• WHAT YOU HAVE TO DO
Revise the lines below by replacing "center" with "midpoint", changing nothing else, and leave the pictures out of your answer.

• RECORDS FOR PROCESSING
......

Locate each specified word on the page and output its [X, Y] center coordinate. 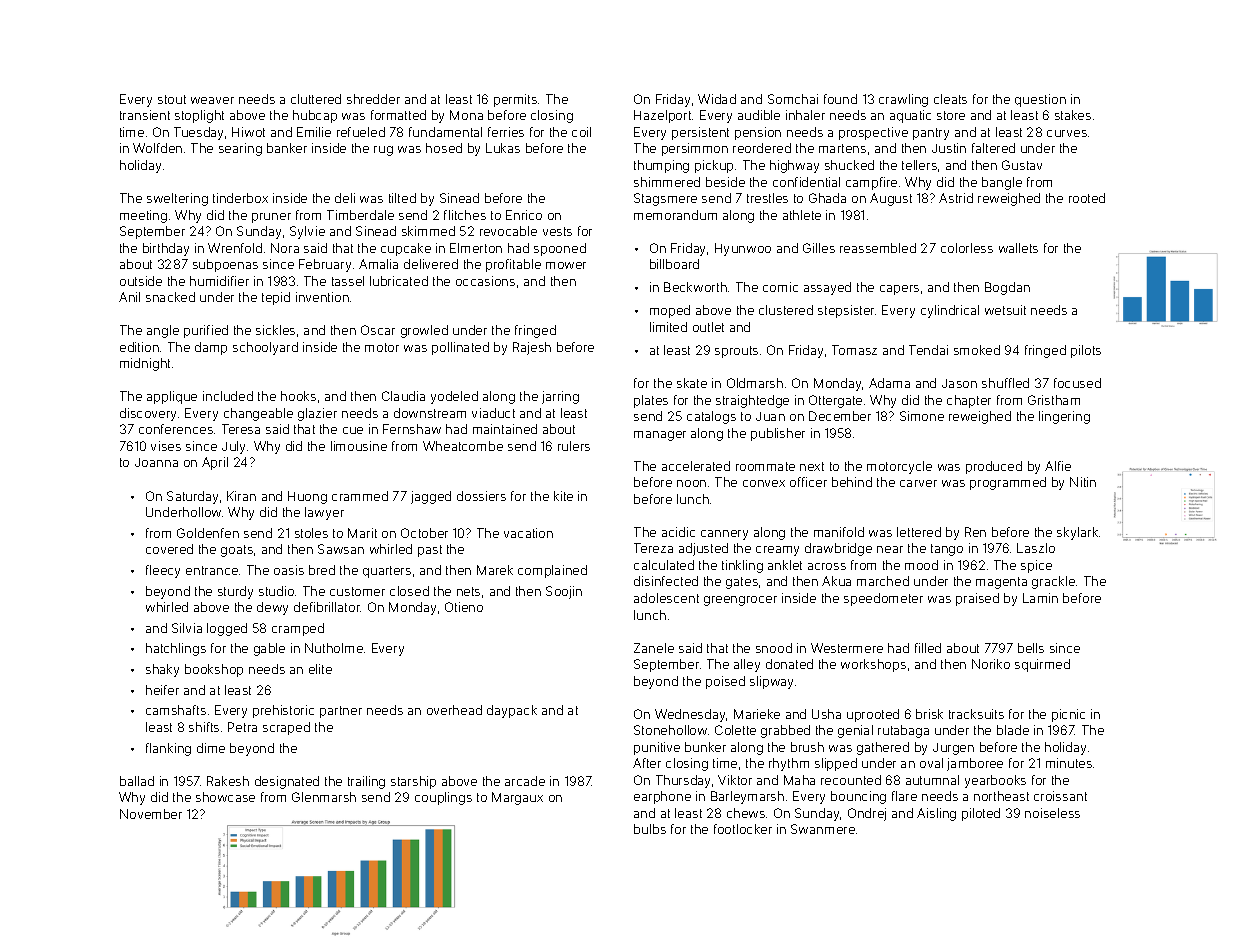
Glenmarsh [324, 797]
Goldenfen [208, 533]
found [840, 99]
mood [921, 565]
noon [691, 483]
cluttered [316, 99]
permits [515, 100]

......

• RESPONSE TO THE EXERCISE
Locate each specified word on the page and output its [X, Y] midpoint coordinate. 
Glenmarsh [324, 797]
Goldenfen [208, 533]
found [840, 99]
mood [921, 565]
noon [691, 483]
cluttered [316, 99]
permits [515, 100]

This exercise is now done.